▸ **TASK TO CARRY OUT**: Could you repeat every entry below word for word, leaving out the pictures?

──────── TASK DATA ────────

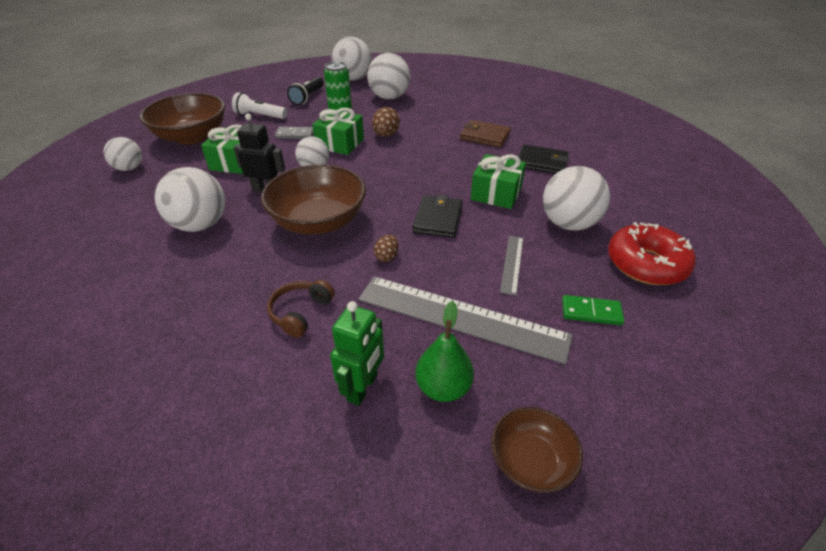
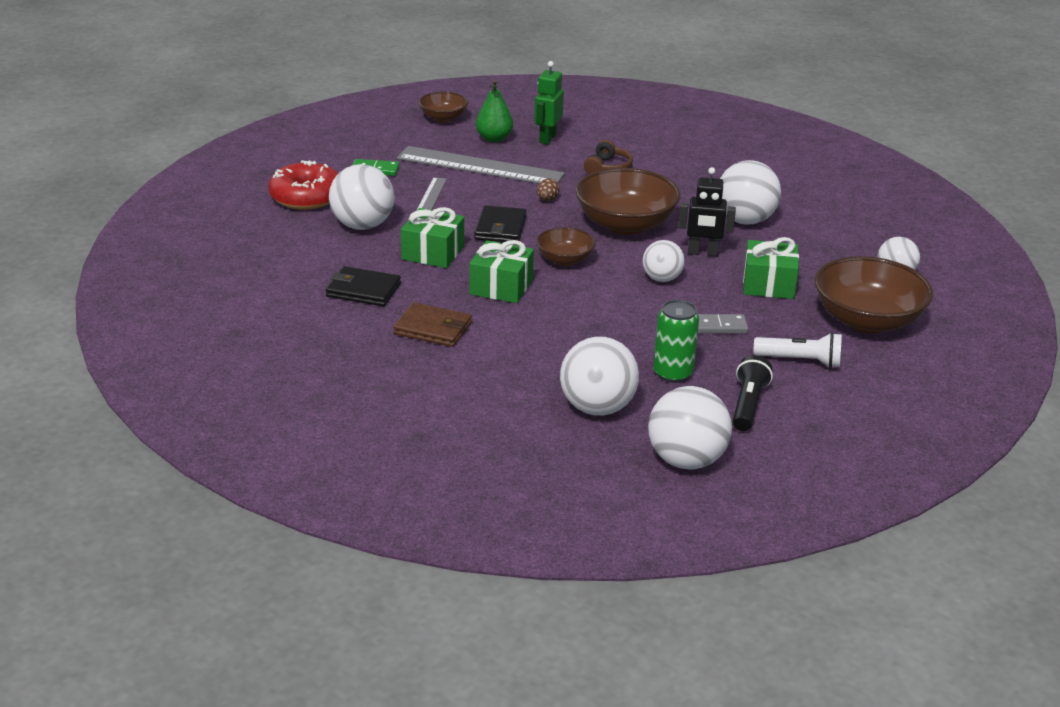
camera: 175 degrees right, 10 degrees down
green gift [312,108,364,155] -> green gift moved to [469,240,534,303]
brown egg [372,107,400,137] -> none
none -> brown bowl [536,227,596,266]

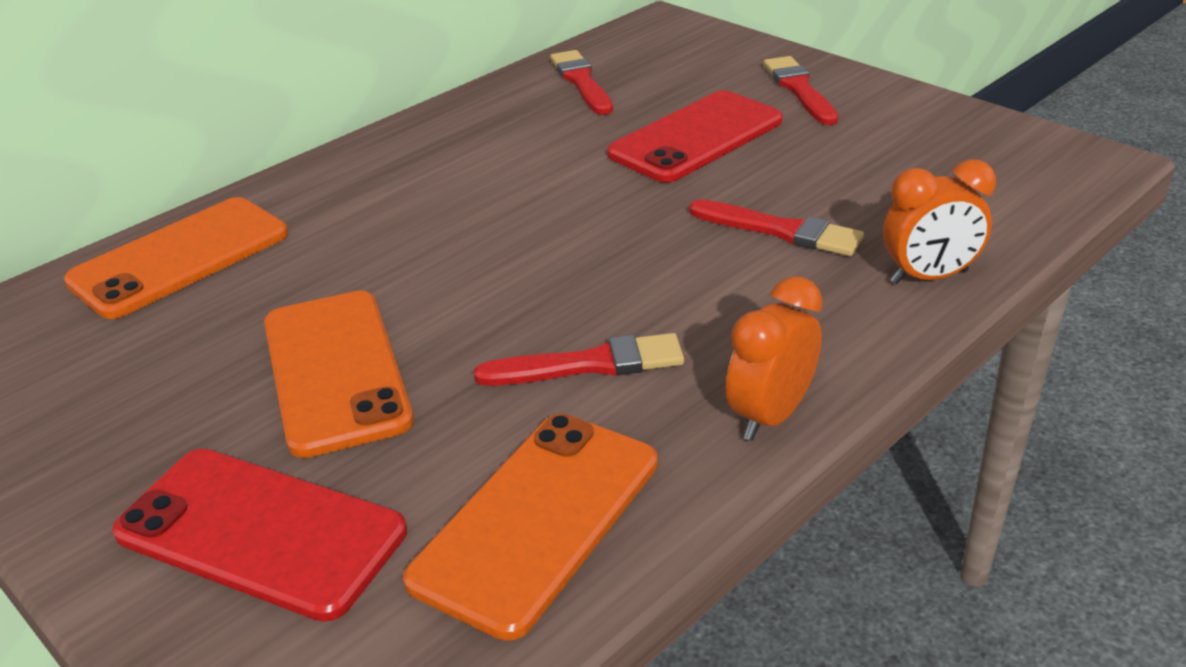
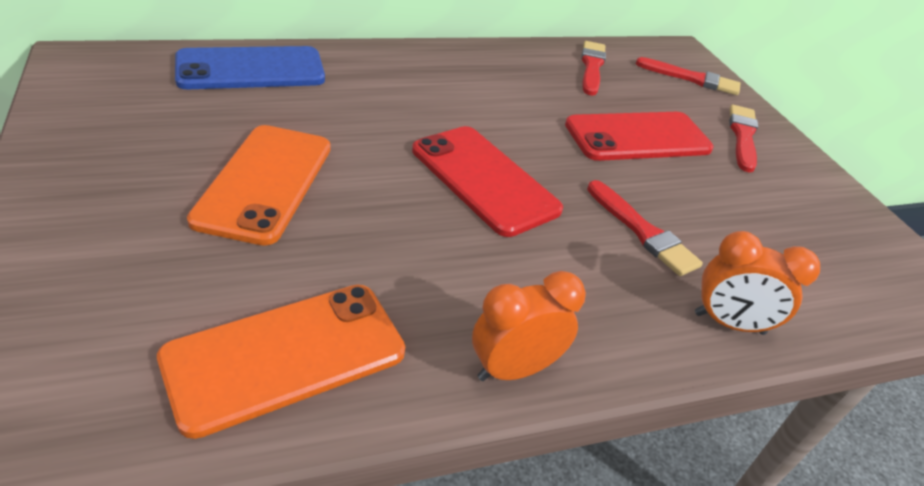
camera: 20 degrees right, 5 degrees up
orange phone [64,197,288,319] -> blue phone [175,46,325,89]
red phone [112,449,407,622] -> red phone moved to [412,126,563,237]
red brush [474,333,684,386] -> red brush moved to [636,57,740,95]

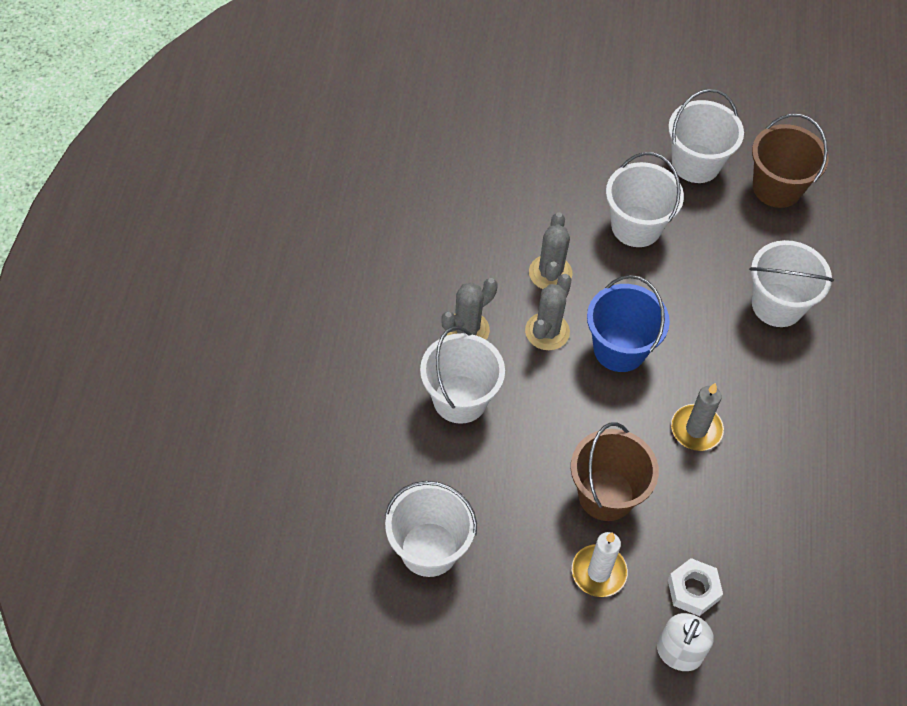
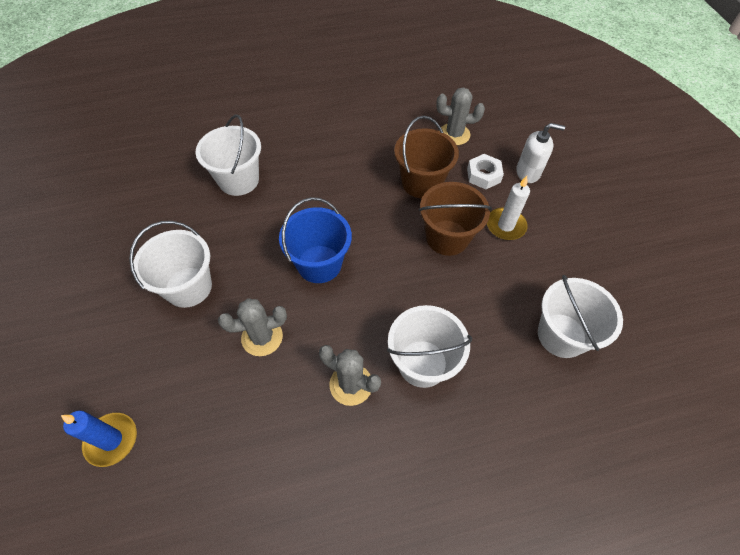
camera: 110 degrees left, 0 degrees up
grey cactus [525,274,572,350] -> grey cactus moved to [436,87,485,145]
white bucket [668,89,744,183] -> none
grey candle [671,383,724,451] -> none
brown bucket [752,114,828,208] -> brown bucket moved to [394,116,459,198]
none -> blue candle [61,411,137,467]

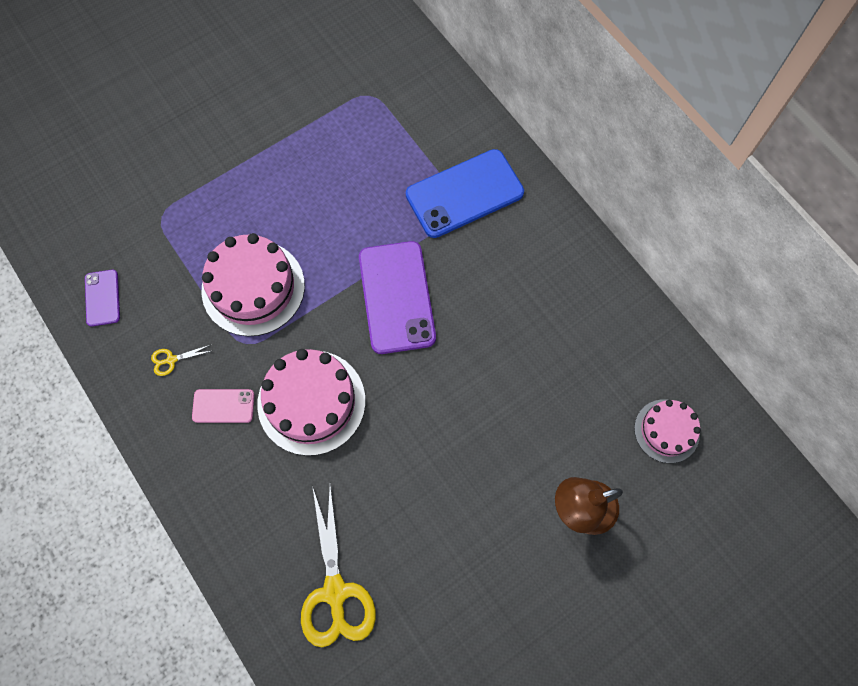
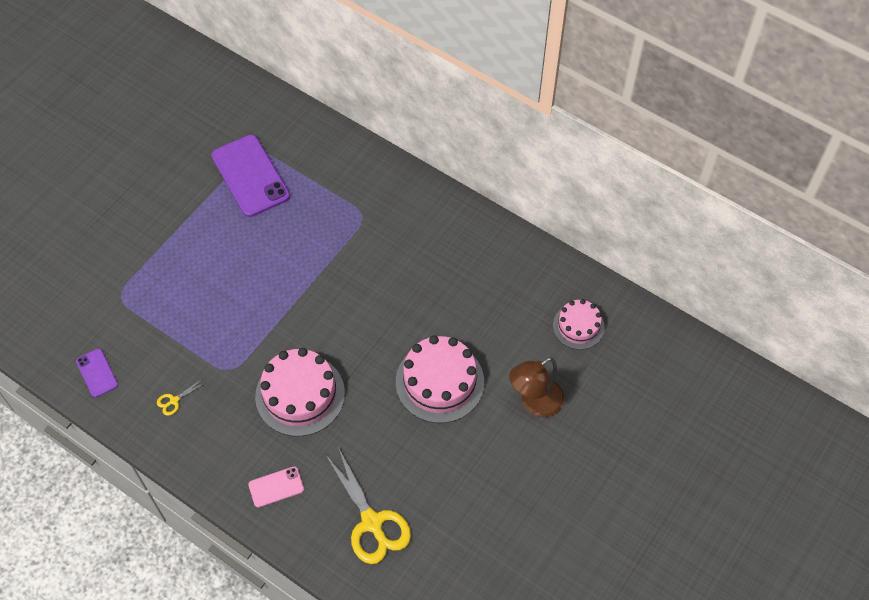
camera: 20 degrees left, 10 degrees down
pink phone [192,389,254,423] -> pink phone moved to [248,466,304,508]
pink cake [202,233,305,336] -> pink cake moved to [396,335,484,423]
purple phone [359,241,436,354] -> purple phone moved to [211,135,290,217]
blue phone [406,149,524,238] -> none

────────

▸ **ANSWER TO THIS PROBLEM**:
camera: 175 degrees right, 10 degrees down
green gift [312,108,364,155] -> green gift moved to [469,240,534,303]
brown egg [372,107,400,137] -> none
none -> brown bowl [536,227,596,266]

camera: 20 degrees right, 5 degrees up
orange phone [64,197,288,319] -> blue phone [175,46,325,89]
red phone [112,449,407,622] -> red phone moved to [412,126,563,237]
red brush [474,333,684,386] -> red brush moved to [636,57,740,95]

camera: 110 degrees left, 0 degrees up
grey cactus [525,274,572,350] -> grey cactus moved to [436,87,485,145]
white bucket [668,89,744,183] -> none
grey candle [671,383,724,451] -> none
brown bucket [752,114,828,208] -> brown bucket moved to [394,116,459,198]
none -> blue candle [61,411,137,467]

camera: 20 degrees left, 10 degrees down
pink phone [192,389,254,423] -> pink phone moved to [248,466,304,508]
pink cake [202,233,305,336] -> pink cake moved to [396,335,484,423]
purple phone [359,241,436,354] -> purple phone moved to [211,135,290,217]
blue phone [406,149,524,238] -> none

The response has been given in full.